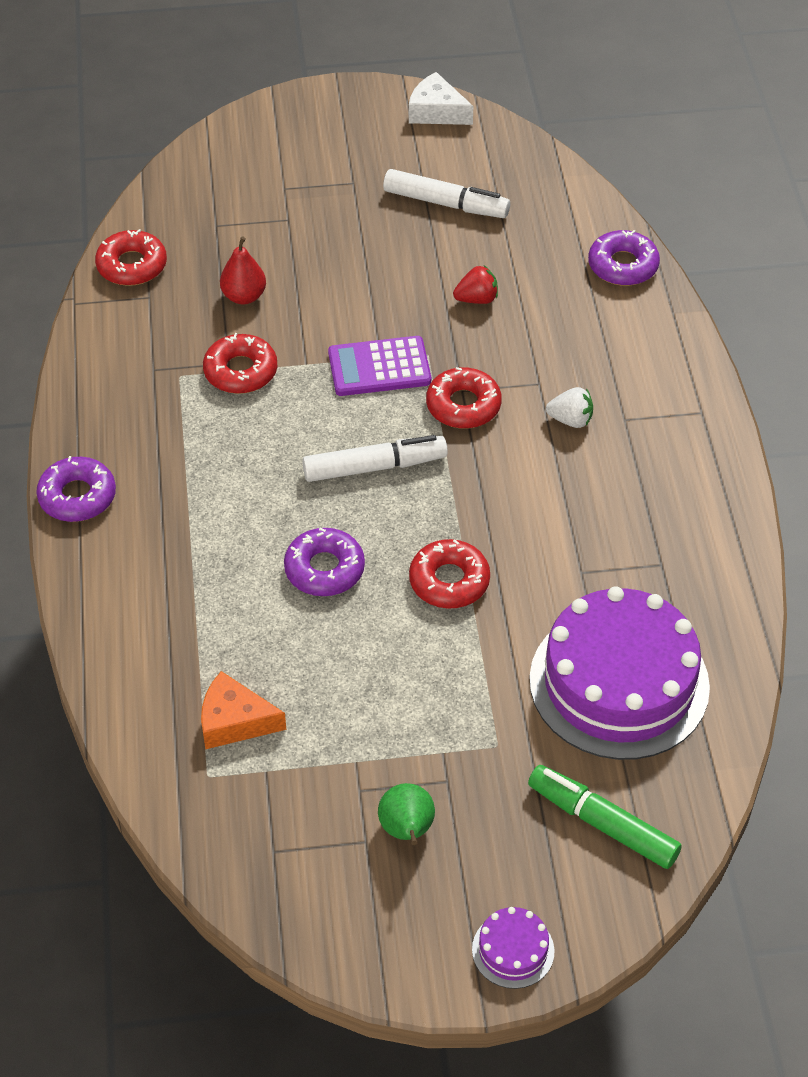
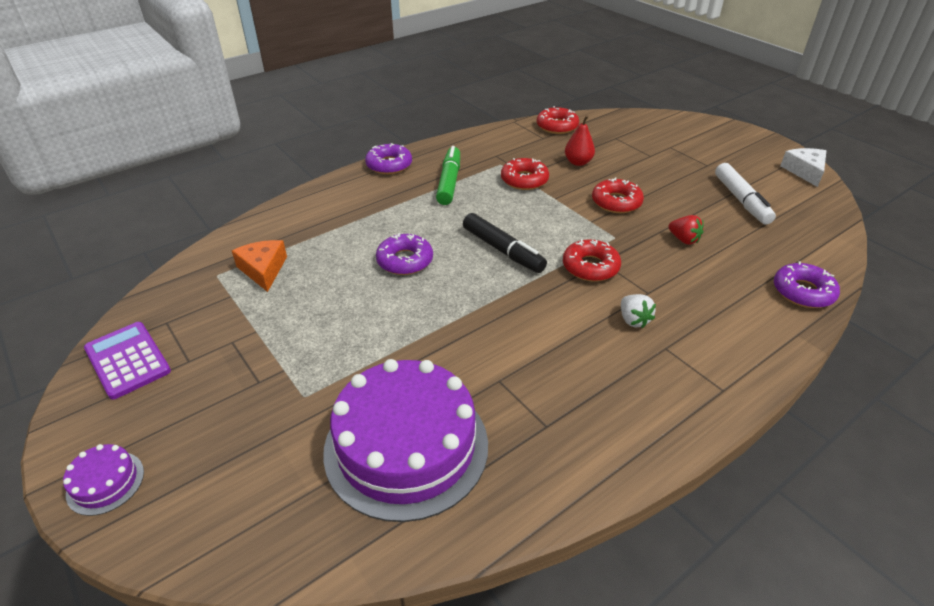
camera: 60 degrees right, 10 degrees down
(374, 467) = (503, 250): white marker -> black marker
(379, 367) = (582, 223): purple calculator -> purple calculator (127, 360)
(407, 831) = (204, 378): green pear -> none
(449, 581) = (437, 316): red donut -> red donut (616, 202)
(602, 823) = (254, 493): green marker -> green marker (449, 182)

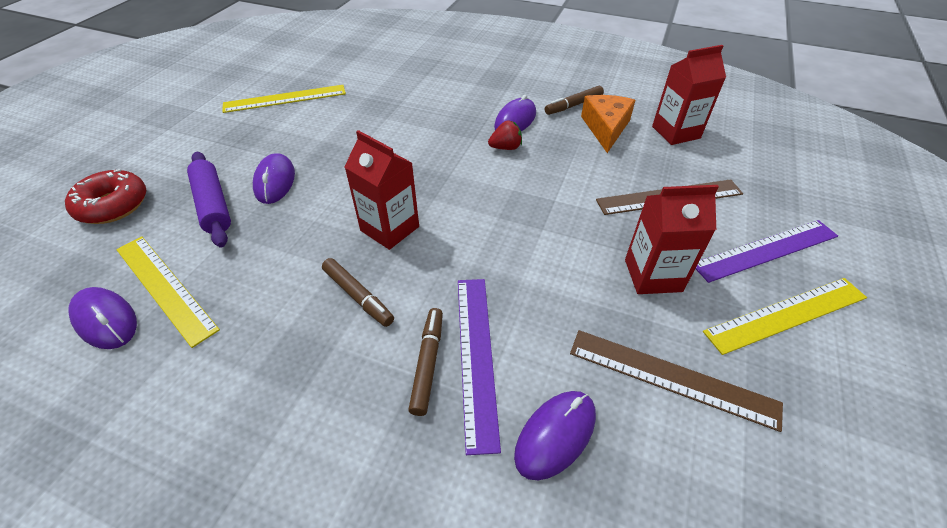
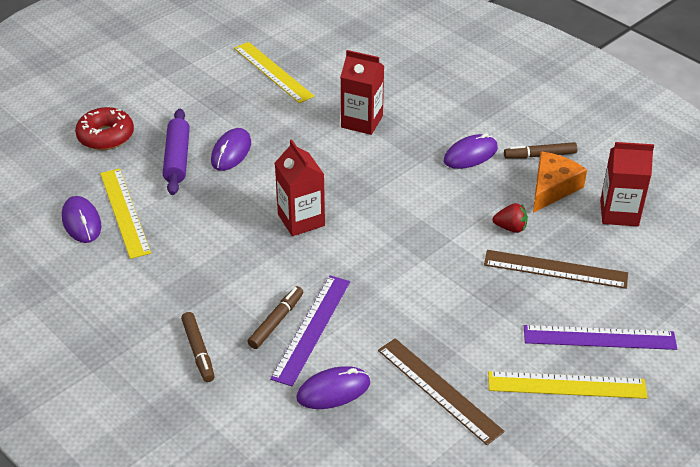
camera: 25 degrees right, 5 degrees down
(285, 99) = (273, 72): yellow ruler -> yellow ruler turned 45 degrees clockwise
(358, 296) = (252, 262): brown marker -> brown marker (198, 351)
(505, 148) = (442, 179): red strawberry -> red strawberry (510, 228)
(653, 275) = (484, 323): red carton -> red carton (362, 122)

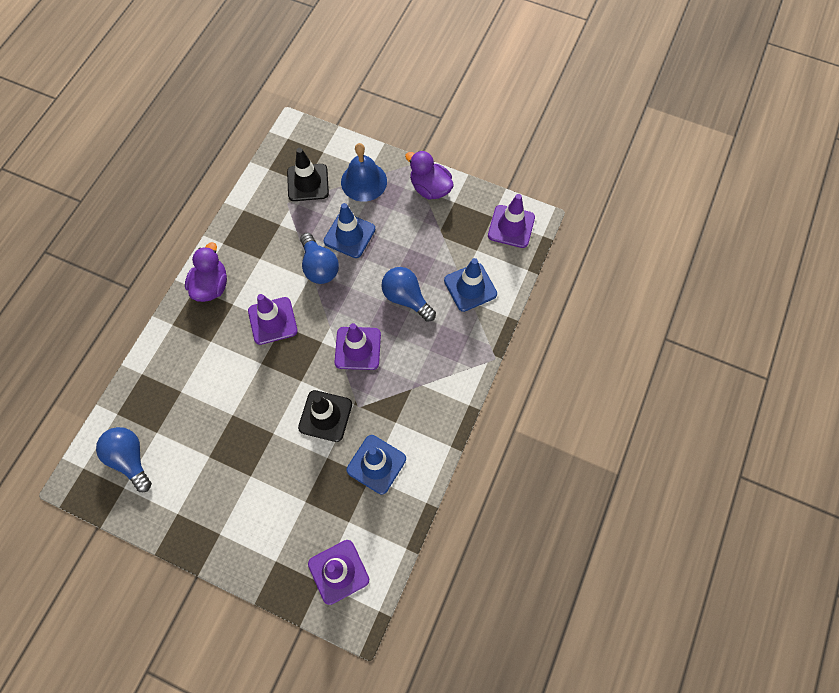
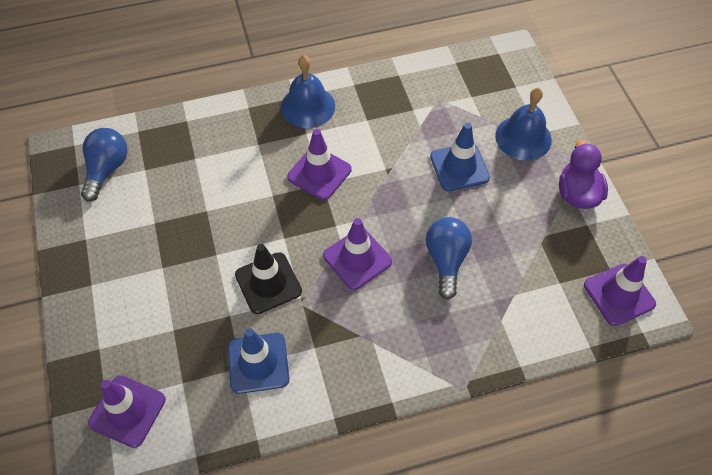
camera: 50 degrees right, 10 degrees down
(211, 286) = (308, 106): purple duck -> blue bell
(308, 183) = (474, 98): black traffic cone -> none
(319, 267) = (405, 168): blue light bulb -> none
(470, 287) = (515, 307): blue traffic cone -> none

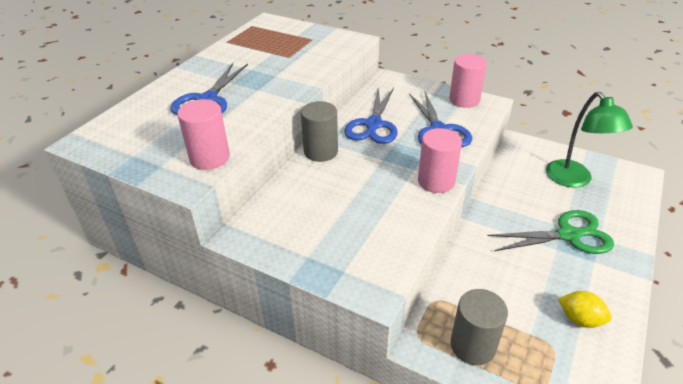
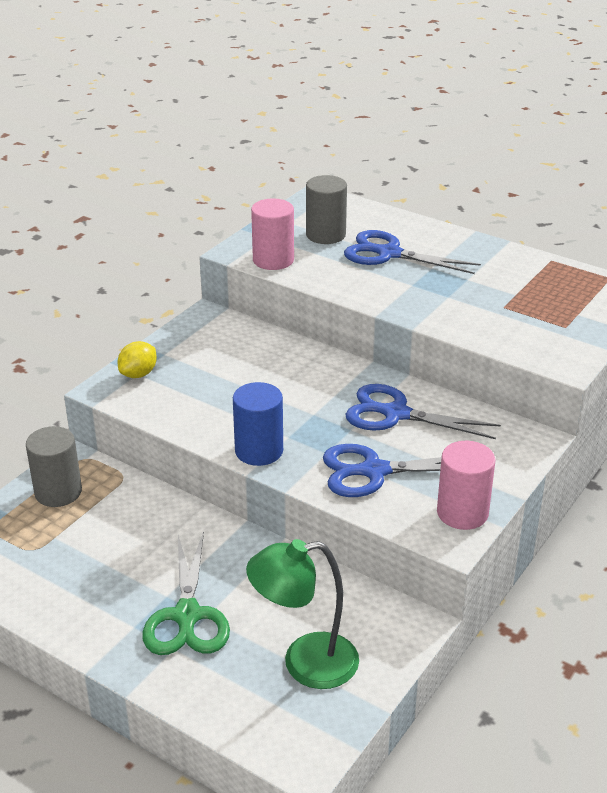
camera: 95 degrees right, 5 degrees down
(321, 151) = (338, 368): grey cylinder -> grey cylinder (325, 235)
(436, 181) = (259, 451): pink cylinder -> blue cylinder
(580, 319) = (56, 582): yellow lemon -> yellow lemon (138, 374)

- - - - - - -

ASSIGNMENT
Going through the records above line by line, count those that hold the word "black", and answer with the number only.

TASK SOLUTION
2